Entries provided
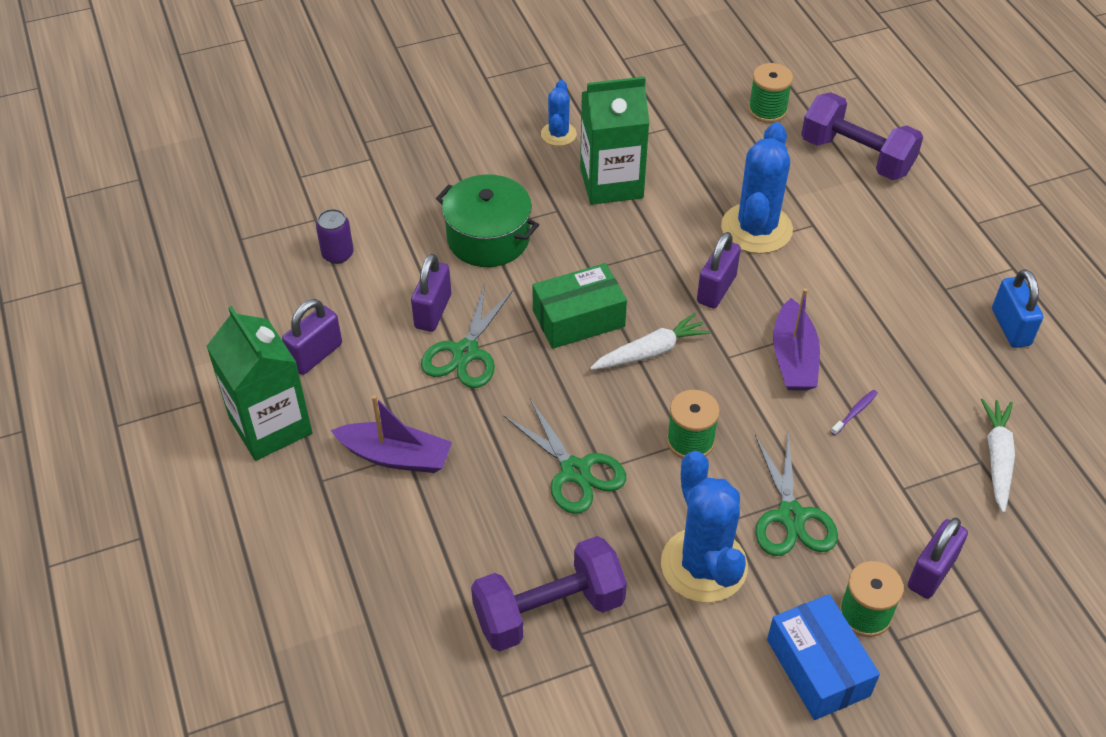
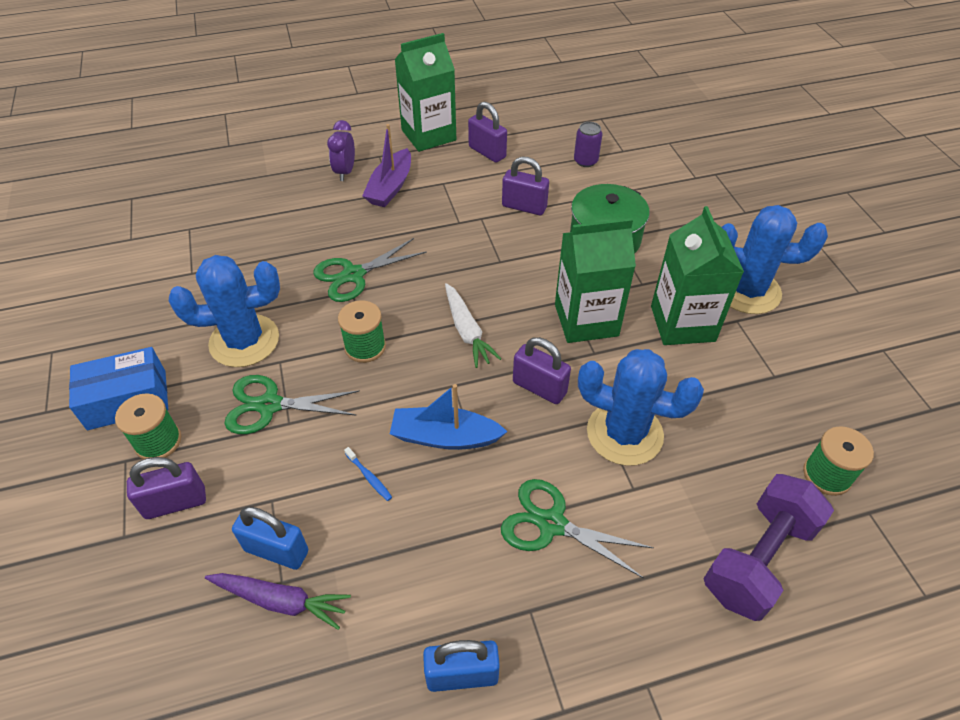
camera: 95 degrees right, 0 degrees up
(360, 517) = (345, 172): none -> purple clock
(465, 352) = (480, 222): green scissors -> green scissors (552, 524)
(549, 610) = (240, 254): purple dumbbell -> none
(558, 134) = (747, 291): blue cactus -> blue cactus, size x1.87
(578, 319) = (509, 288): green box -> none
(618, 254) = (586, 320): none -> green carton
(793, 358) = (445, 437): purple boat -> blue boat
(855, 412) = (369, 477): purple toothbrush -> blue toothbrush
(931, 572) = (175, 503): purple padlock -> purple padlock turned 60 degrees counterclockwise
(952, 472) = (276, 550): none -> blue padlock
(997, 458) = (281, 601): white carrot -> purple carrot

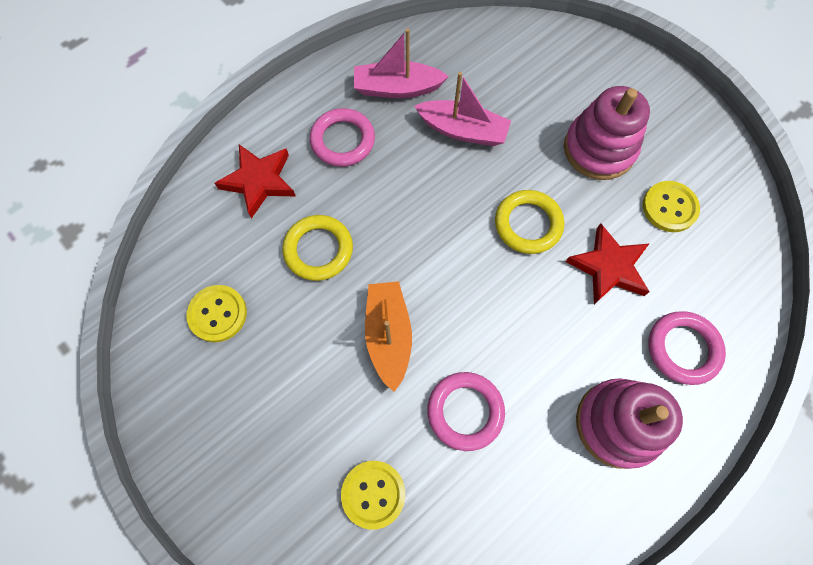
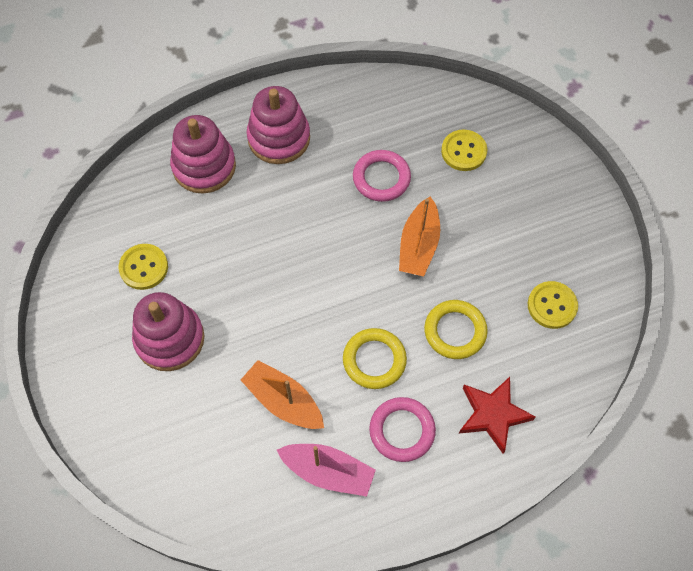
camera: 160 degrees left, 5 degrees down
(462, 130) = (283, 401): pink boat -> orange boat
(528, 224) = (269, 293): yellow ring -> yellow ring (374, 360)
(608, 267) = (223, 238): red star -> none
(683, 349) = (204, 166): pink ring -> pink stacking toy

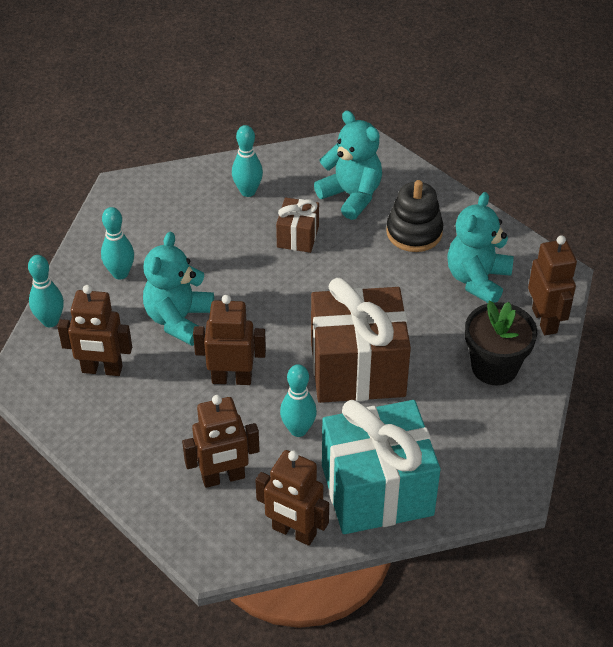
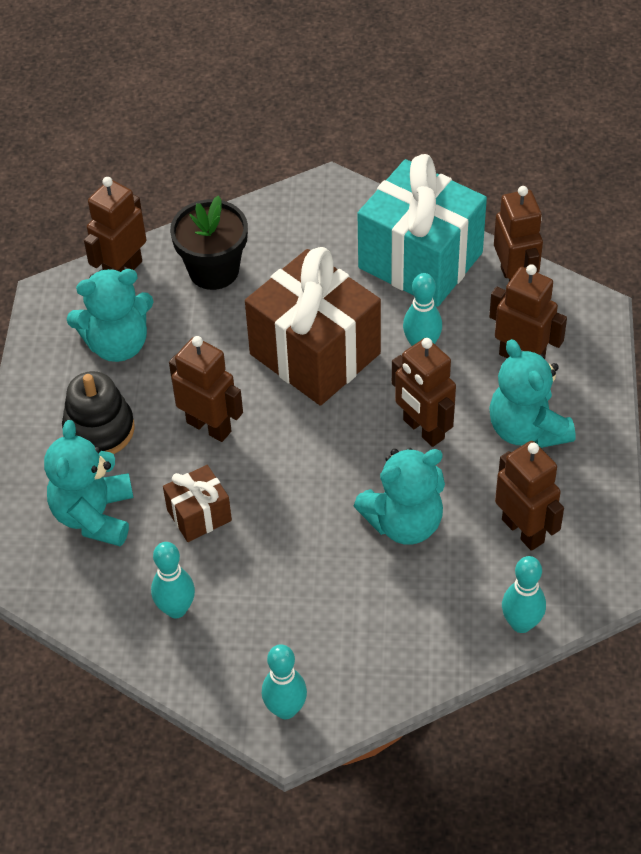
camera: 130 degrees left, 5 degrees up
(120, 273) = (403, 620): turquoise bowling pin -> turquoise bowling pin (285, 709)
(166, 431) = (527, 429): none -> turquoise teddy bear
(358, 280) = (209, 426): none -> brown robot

Exercise instructions
Every line of the data above should be returned exactly, with the pictures removed.

Expected answer
camera: 95 degrees right, 0 degrees up
(360, 517) = (345, 172): none -> purple clock
(465, 352) = (480, 222): green scissors -> green scissors (552, 524)
(549, 610) = (240, 254): purple dumbbell -> none
(558, 134) = (747, 291): blue cactus -> blue cactus, size x1.87
(578, 319) = (509, 288): green box -> none
(618, 254) = (586, 320): none -> green carton
(793, 358) = (445, 437): purple boat -> blue boat
(855, 412) = (369, 477): purple toothbrush -> blue toothbrush
(931, 572) = (175, 503): purple padlock -> purple padlock turned 60 degrees counterclockwise
(952, 472) = (276, 550): none -> blue padlock
(997, 458) = (281, 601): white carrot -> purple carrot

camera: 160 degrees left, 5 degrees down
(462, 130) = (283, 401): pink boat -> orange boat
(528, 224) = (269, 293): yellow ring -> yellow ring (374, 360)
(608, 267) = (223, 238): red star -> none
(683, 349) = (204, 166): pink ring -> pink stacking toy

camera: 130 degrees left, 5 degrees up
(120, 273) = (403, 620): turquoise bowling pin -> turquoise bowling pin (285, 709)
(166, 431) = (527, 429): none -> turquoise teddy bear
(358, 280) = (209, 426): none -> brown robot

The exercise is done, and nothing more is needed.